WHAT IS EXPECTED: Your task is to repeat exactly the lines below between the line holding "474, 305, 558)" and the line holding "307, 818, 368)", inclusive, and only those.

______

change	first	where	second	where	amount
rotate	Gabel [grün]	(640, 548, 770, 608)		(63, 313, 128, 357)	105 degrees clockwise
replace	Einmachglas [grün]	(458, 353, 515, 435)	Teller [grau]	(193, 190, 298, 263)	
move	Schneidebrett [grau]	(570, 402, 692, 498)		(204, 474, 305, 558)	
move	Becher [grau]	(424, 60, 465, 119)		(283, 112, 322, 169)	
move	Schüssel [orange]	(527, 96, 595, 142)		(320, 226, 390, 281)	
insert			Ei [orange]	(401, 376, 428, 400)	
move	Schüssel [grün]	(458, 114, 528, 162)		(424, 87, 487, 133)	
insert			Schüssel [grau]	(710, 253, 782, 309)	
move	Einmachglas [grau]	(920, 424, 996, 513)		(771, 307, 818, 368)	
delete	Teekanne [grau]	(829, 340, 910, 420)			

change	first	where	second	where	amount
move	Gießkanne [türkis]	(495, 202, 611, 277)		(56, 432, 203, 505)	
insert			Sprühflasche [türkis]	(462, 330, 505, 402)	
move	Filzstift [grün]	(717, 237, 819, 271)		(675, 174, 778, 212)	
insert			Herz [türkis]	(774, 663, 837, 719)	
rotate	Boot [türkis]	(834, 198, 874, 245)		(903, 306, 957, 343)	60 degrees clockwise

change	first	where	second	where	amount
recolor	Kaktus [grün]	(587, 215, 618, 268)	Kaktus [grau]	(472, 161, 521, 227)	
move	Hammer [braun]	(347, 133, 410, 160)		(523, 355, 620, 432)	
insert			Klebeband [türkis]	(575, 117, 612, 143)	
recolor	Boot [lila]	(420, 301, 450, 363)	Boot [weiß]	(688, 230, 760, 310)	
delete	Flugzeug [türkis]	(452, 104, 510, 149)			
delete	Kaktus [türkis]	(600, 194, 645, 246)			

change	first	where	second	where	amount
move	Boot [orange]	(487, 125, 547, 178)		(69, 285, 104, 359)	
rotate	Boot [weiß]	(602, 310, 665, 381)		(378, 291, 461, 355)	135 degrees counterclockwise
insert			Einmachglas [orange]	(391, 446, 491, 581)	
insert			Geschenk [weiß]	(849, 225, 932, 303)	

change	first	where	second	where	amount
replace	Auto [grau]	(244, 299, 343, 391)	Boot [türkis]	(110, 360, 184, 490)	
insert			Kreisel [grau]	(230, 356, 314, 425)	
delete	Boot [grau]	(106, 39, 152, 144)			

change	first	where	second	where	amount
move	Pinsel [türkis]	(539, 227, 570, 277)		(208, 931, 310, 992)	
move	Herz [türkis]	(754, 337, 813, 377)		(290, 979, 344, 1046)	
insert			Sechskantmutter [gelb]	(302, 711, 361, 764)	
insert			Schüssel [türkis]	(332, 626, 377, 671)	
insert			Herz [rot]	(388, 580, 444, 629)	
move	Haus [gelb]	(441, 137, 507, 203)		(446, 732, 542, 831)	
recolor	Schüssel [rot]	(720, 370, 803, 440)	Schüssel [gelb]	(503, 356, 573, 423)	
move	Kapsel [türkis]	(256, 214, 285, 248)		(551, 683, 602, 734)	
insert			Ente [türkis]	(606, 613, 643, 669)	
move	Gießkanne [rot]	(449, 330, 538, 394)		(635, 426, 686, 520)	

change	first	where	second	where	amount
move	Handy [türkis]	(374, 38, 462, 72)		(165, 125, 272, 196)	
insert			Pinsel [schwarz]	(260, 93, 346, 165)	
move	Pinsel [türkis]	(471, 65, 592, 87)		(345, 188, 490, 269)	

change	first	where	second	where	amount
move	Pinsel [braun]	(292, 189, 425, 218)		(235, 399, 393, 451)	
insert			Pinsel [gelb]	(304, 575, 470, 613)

______

SOLUTION:
move	Schneidebrett [grau]	(570, 402, 692, 498)		(204, 474, 305, 558)	
move	Becher [grau]	(424, 60, 465, 119)		(283, 112, 322, 169)	
move	Schüssel [orange]	(527, 96, 595, 142)		(320, 226, 390, 281)	
insert			Ei [orange]	(401, 376, 428, 400)	
move	Schüssel [grün]	(458, 114, 528, 162)		(424, 87, 487, 133)	
insert			Schüssel [grau]	(710, 253, 782, 309)	
move	Einmachglas [grau]	(920, 424, 996, 513)		(771, 307, 818, 368)	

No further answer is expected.